**TASK REQUIREMENTS**
Reproduce all of the entries character for character, while leaving out any pictures they contain.

(Stored entries)
- - - - - - -

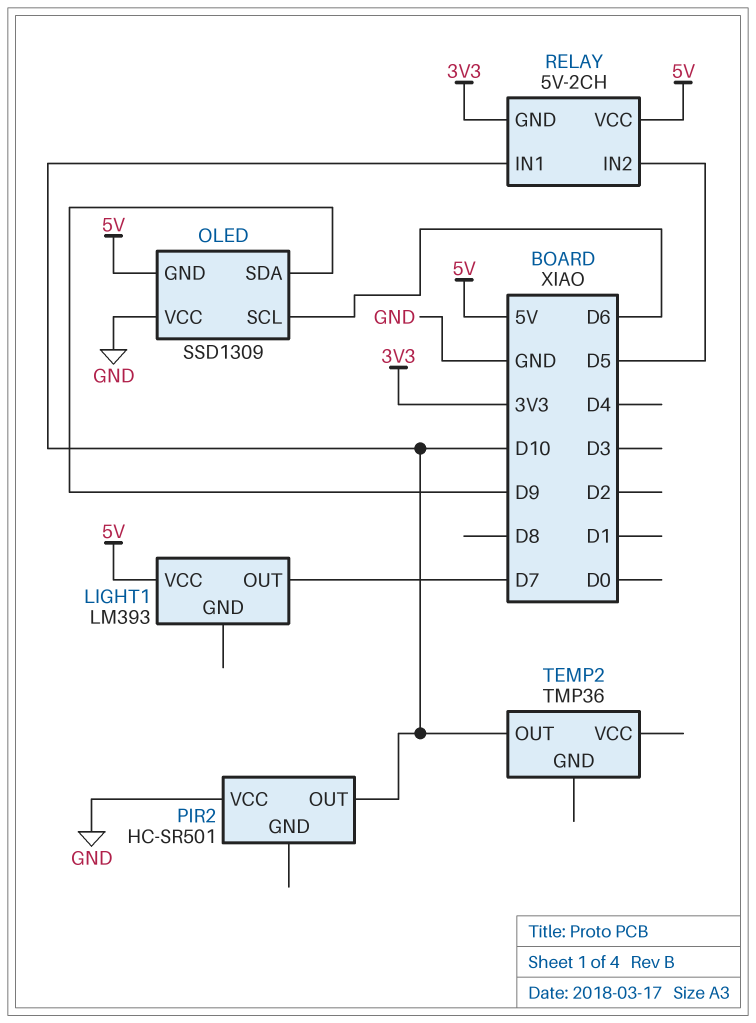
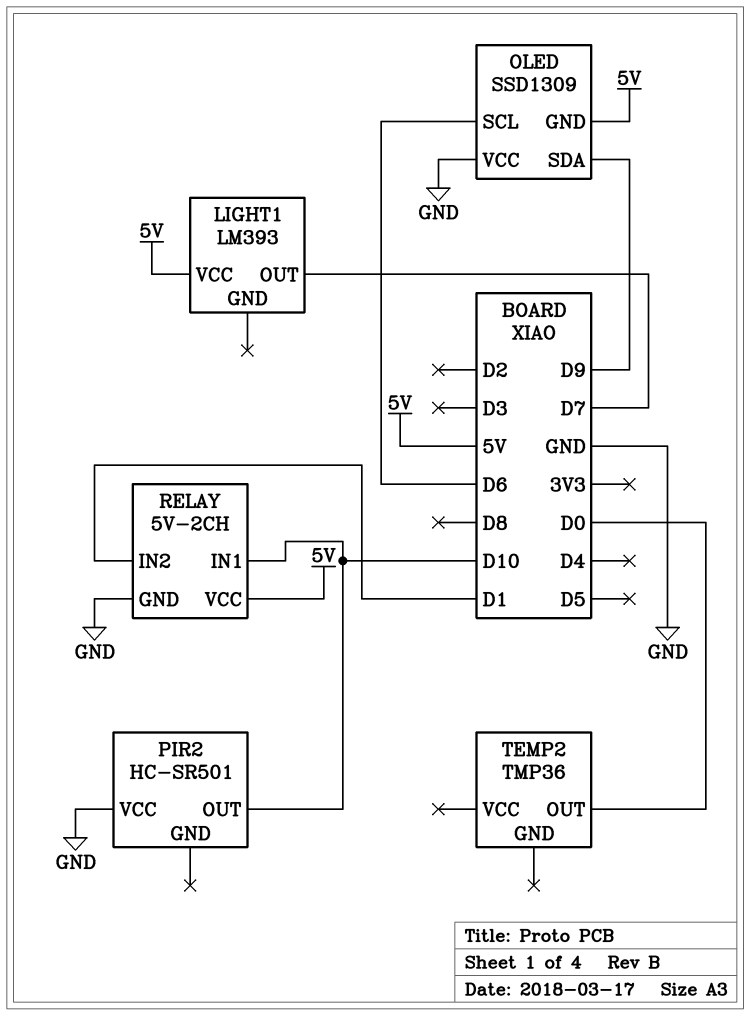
RELAY pin GND: 3V3 -> GND
RELAY pin IN2: D5 -> D1
TEMP2 pin OUT: D10 -> D0

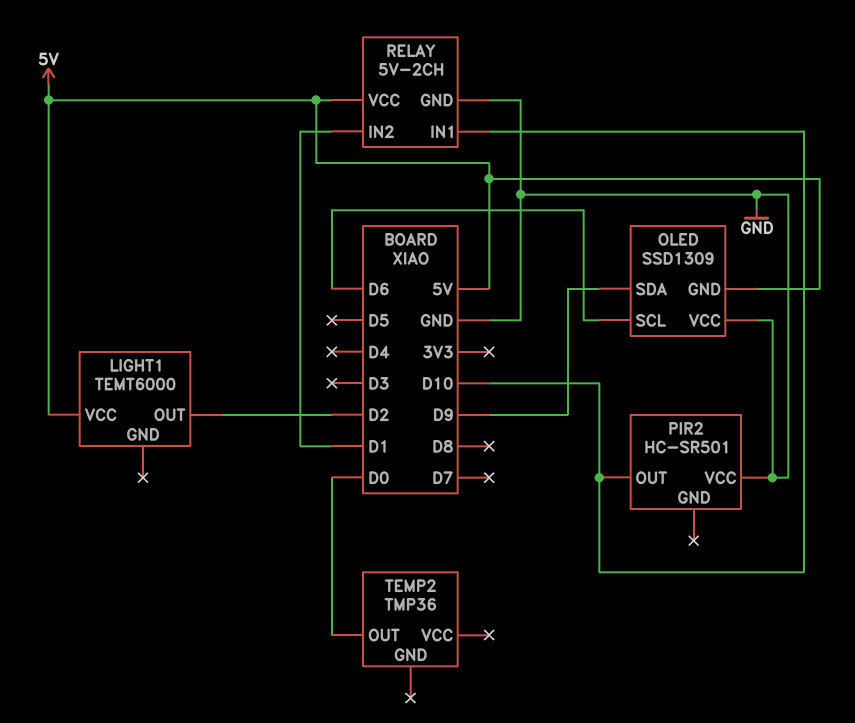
LIGHT1: LM393 -> TEMT6000
LIGHT1 pin OUT: D7 -> D2

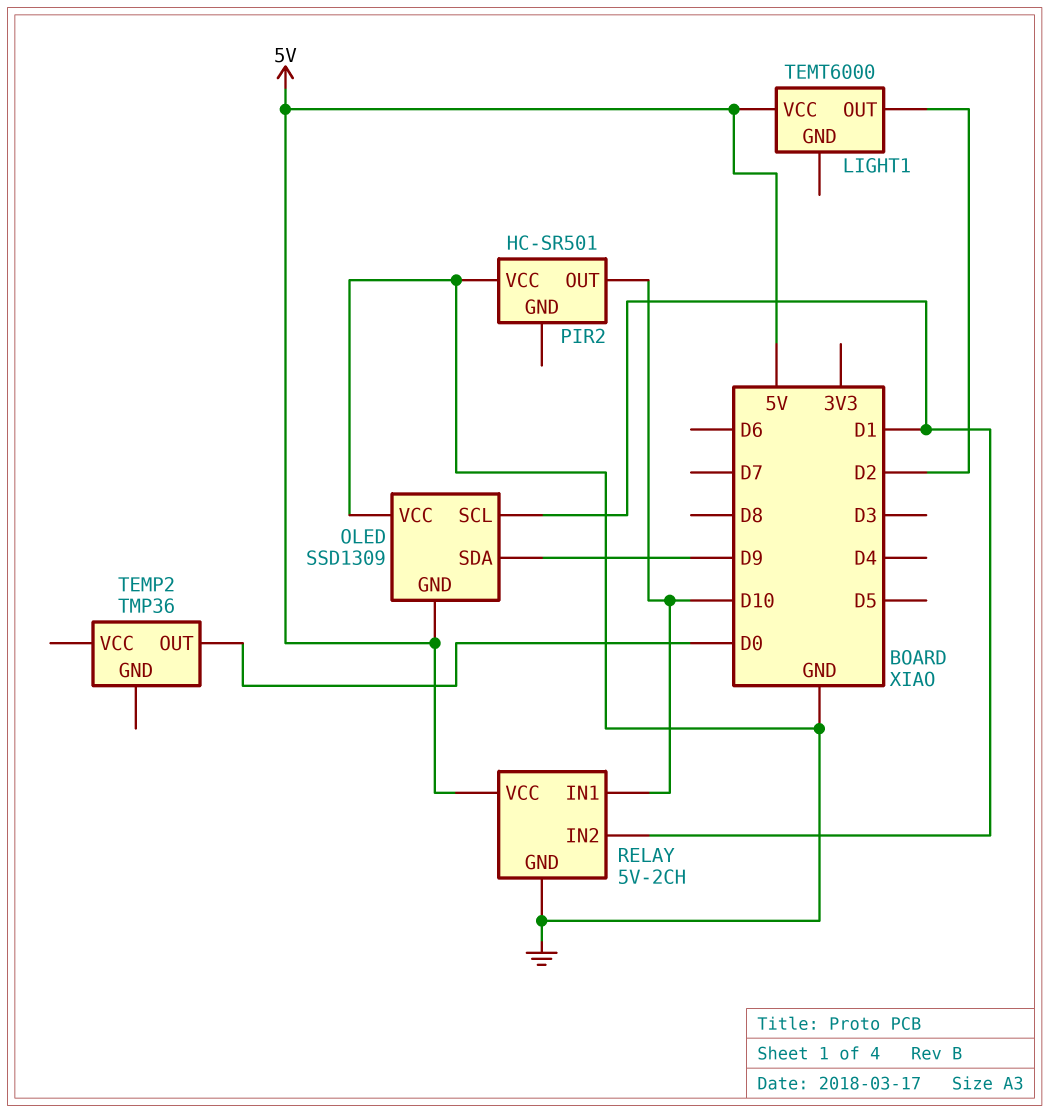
OLED pin SCL: D6 -> D1

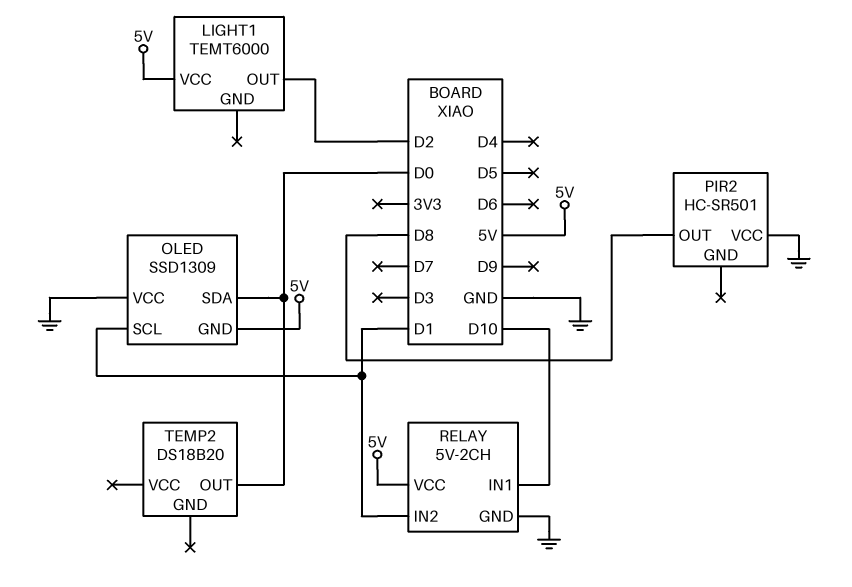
OLED pin SDA: D9 -> D0
PIR2 pin OUT: D10 -> D8
TEMP2: TMP36 -> DS18B20

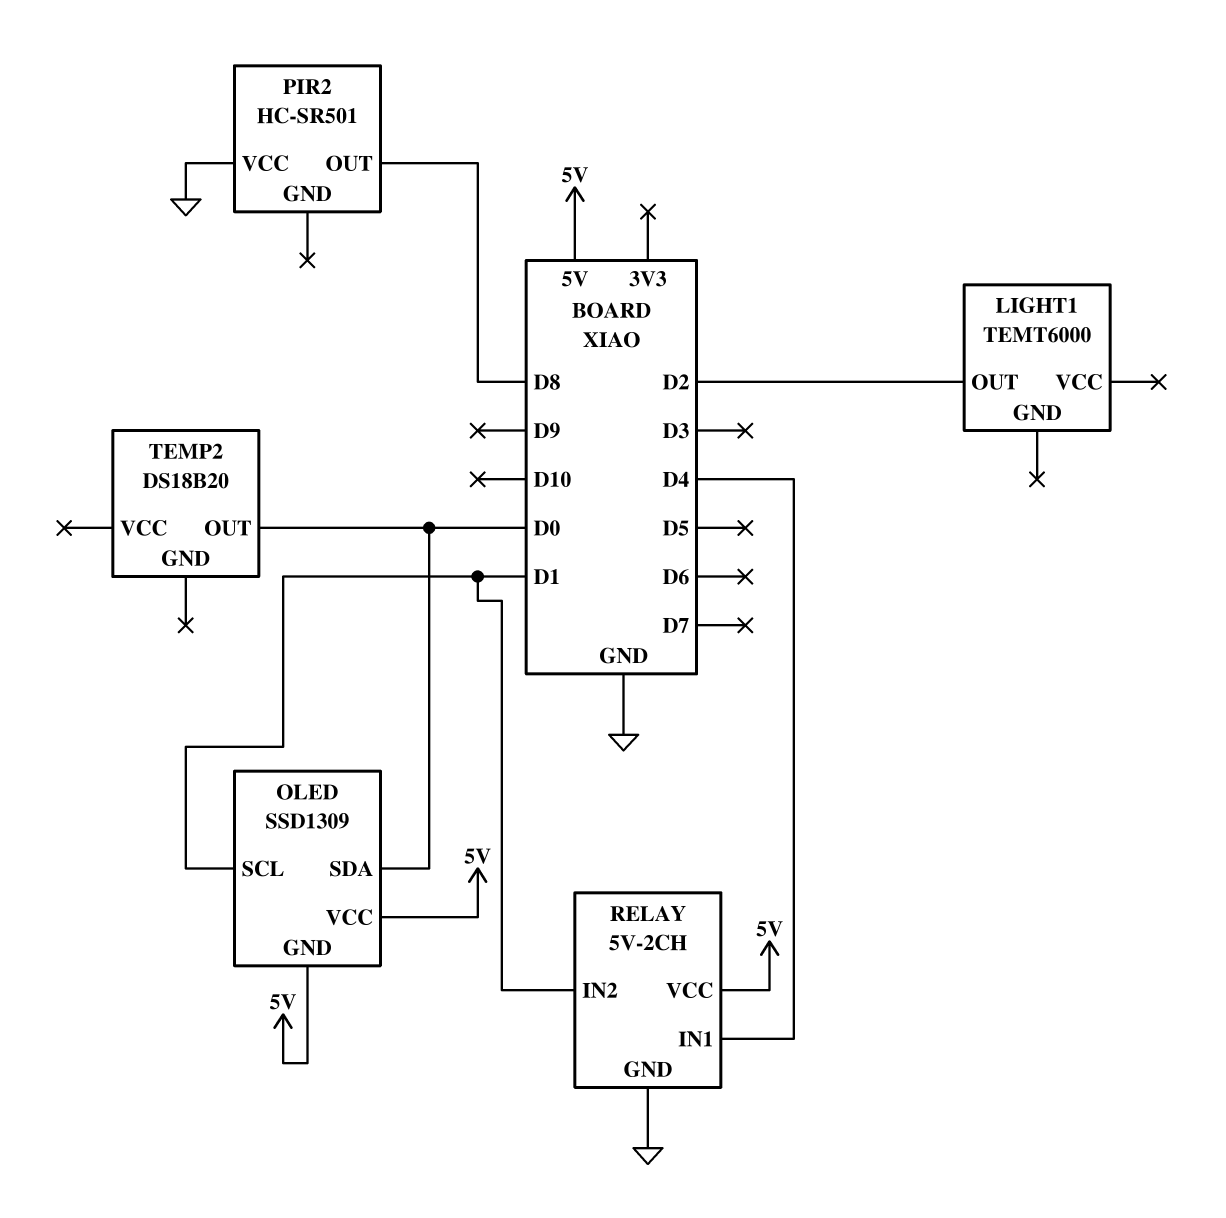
LIGHT1 pin VCC: 5V -> none
OLED pin VCC: GND -> 5V
RELAY pin IN1: D10 -> D4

- - - - - - -

**SOLVED PROBLEM**
RELAY pin GND: 3V3 -> GND
RELAY pin IN2: D5 -> D1
TEMP2 pin OUT: D10 -> D0

LIGHT1: LM393 -> TEMT6000
LIGHT1 pin OUT: D7 -> D2

OLED pin SCL: D6 -> D1

OLED pin SDA: D9 -> D0
PIR2 pin OUT: D10 -> D8
TEMP2: TMP36 -> DS18B20

LIGHT1 pin VCC: 5V -> none
OLED pin VCC: GND -> 5V
RELAY pin IN1: D10 -> D4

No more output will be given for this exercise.